Object matching data:

***

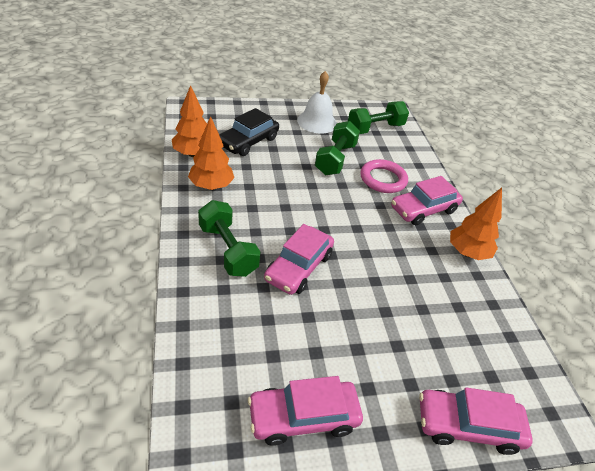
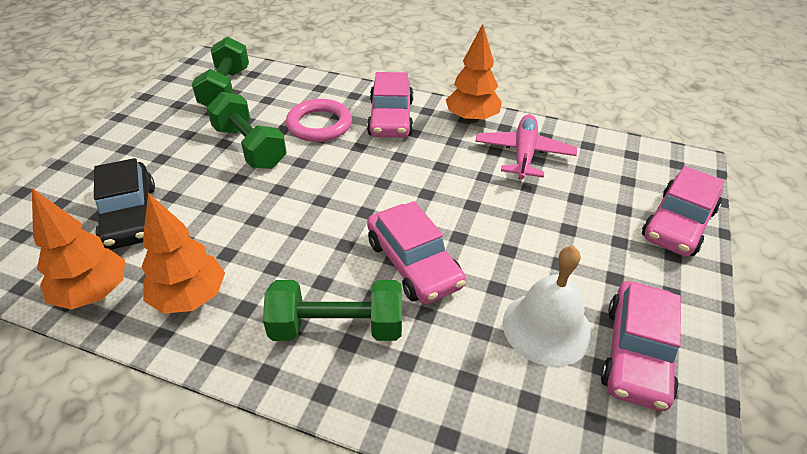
camera: 55 degrees left, 0 degrees up
(317, 122) = (160, 131): white bell -> white bell (547, 327)
(457, 296) = (524, 154): none -> pink plane

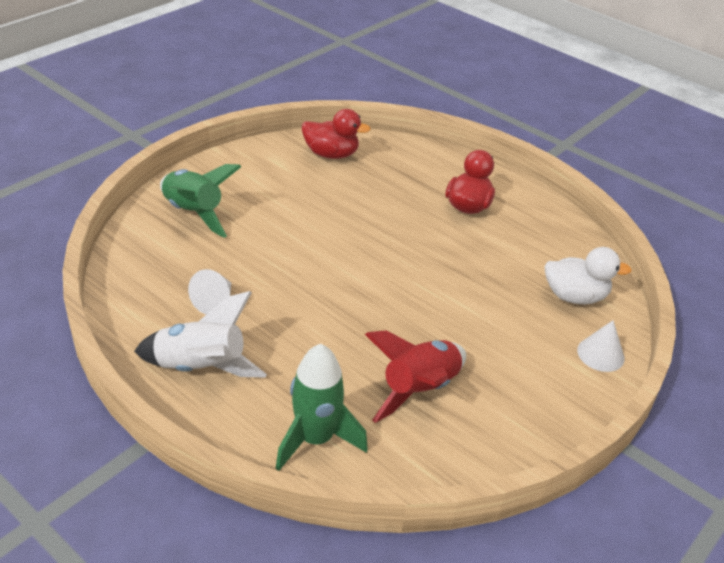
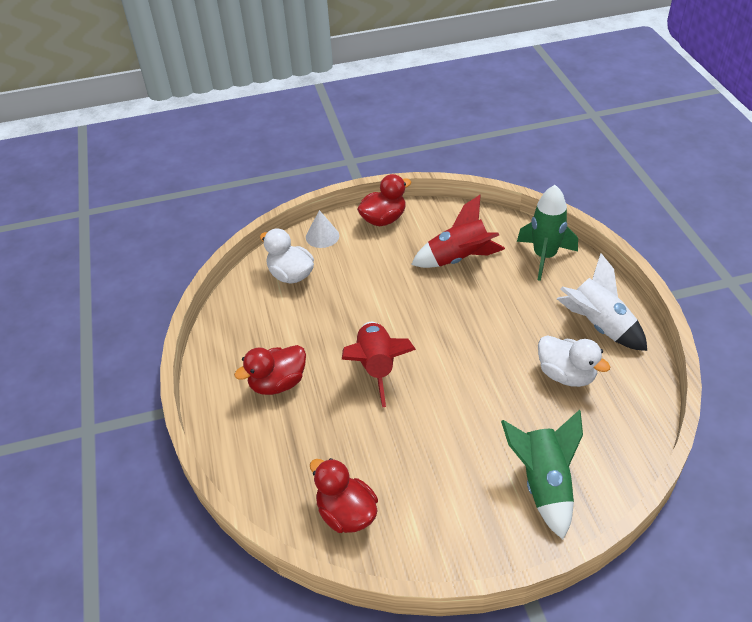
camera: 140 degrees left, 5 degrees up
(214, 302) = (566, 375): white cone -> white duck
(399, 245) = (376, 367): none -> red rocket
(561, 409) = (383, 219): none -> red duck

***

▶ Instructions to follow: All lines with the word "none" need to be copied from the data above.

▶ Completed exercise:
(457, 296) = (524, 154): none -> pink plane
(399, 245) = (376, 367): none -> red rocket
(561, 409) = (383, 219): none -> red duck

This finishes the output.